▶ [Problem to work on]: Restate the data exactly as given and keep the pictures out.

──────── Records supplied

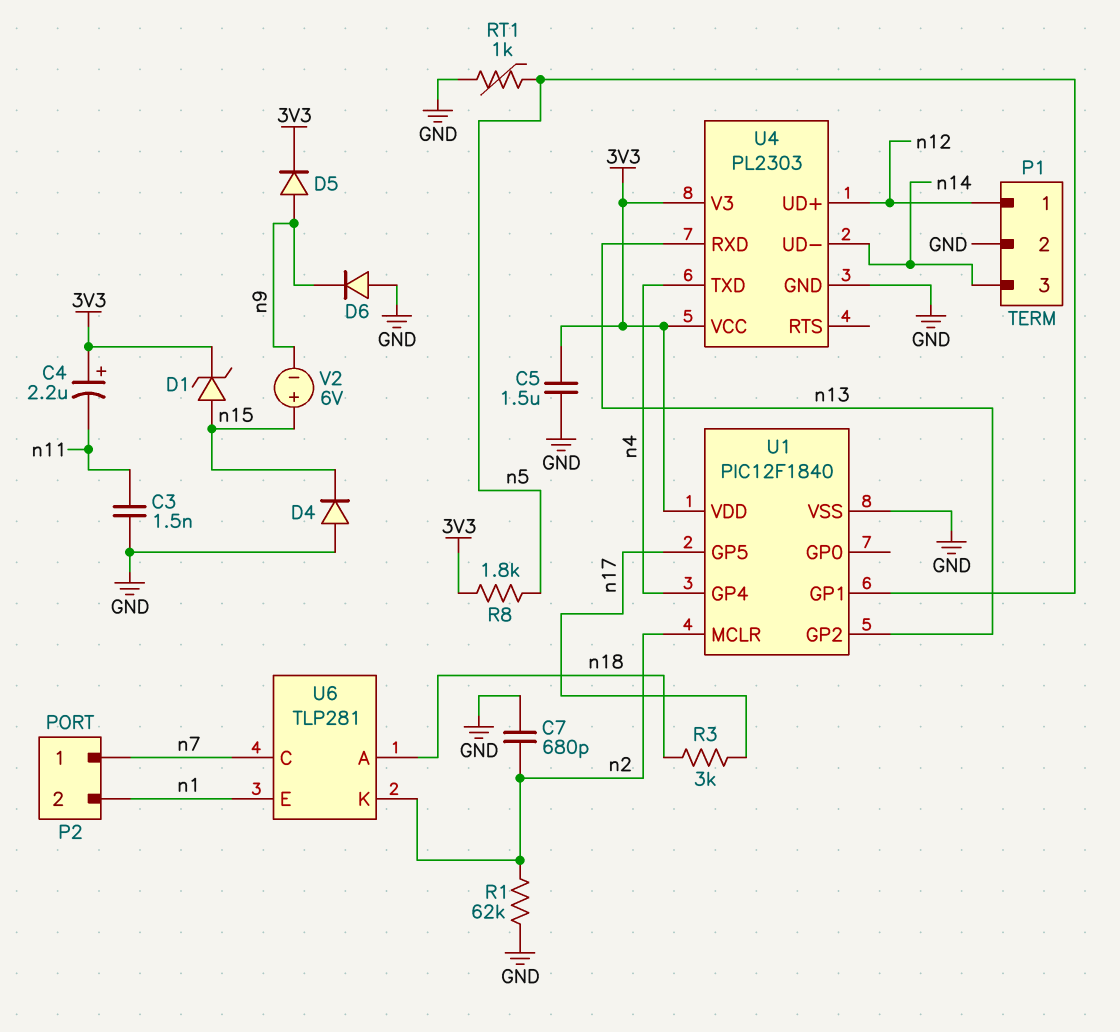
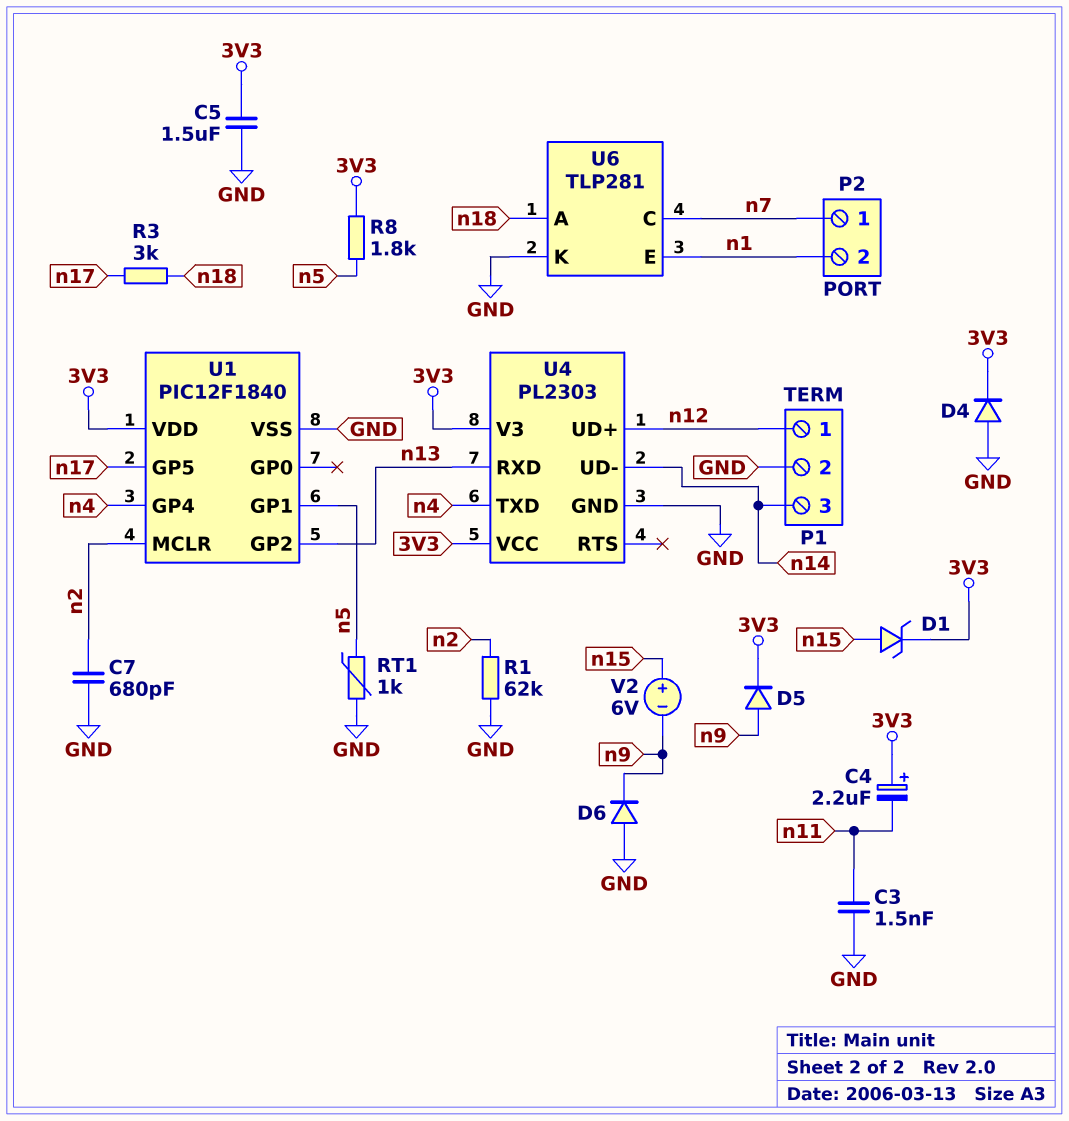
D4: diode (A GND, K n15) -> diode (A GND, K 3V3)
U6 pin K: n2 -> GND

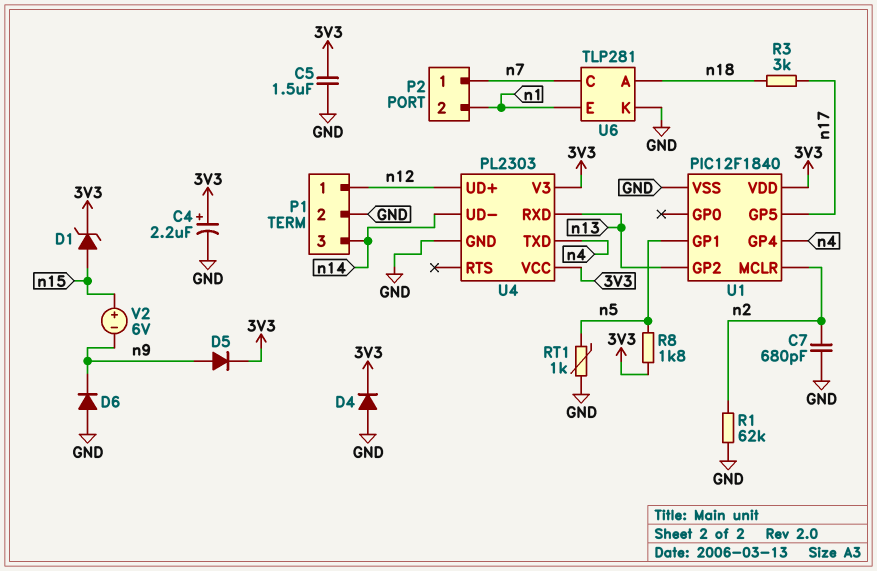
C3: 1.5nF (GND, n11) -> none
C4: 2.2uF (plus 3V3, minus n11) -> 2.2uF (plus 3V3, minus GND)

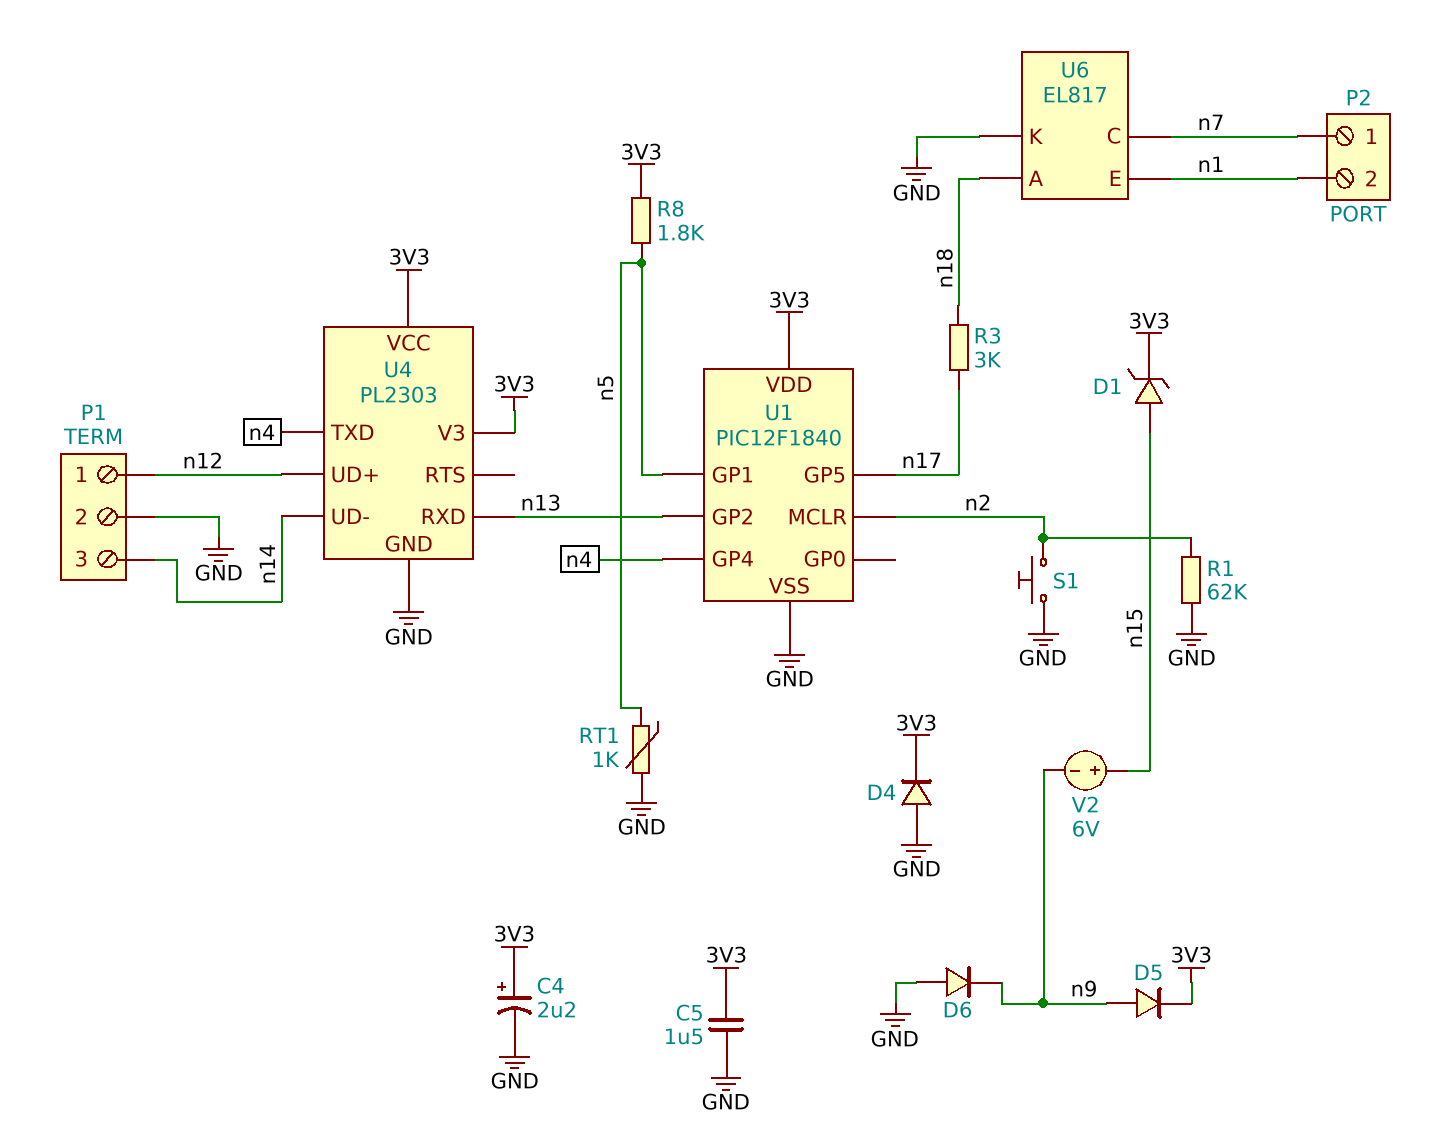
C7: 680pF (GND, n2) -> none
S1: none -> button (GND, n2)
U6: TLP281 -> EL817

────────────────

▶ [Task result]:
D4: diode (A GND, K n15) -> diode (A GND, K 3V3)
U6 pin K: n2 -> GND

C3: 1.5nF (GND, n11) -> none
C4: 2.2uF (plus 3V3, minus n11) -> 2.2uF (plus 3V3, minus GND)

C7: 680pF (GND, n2) -> none
S1: none -> button (GND, n2)
U6: TLP281 -> EL817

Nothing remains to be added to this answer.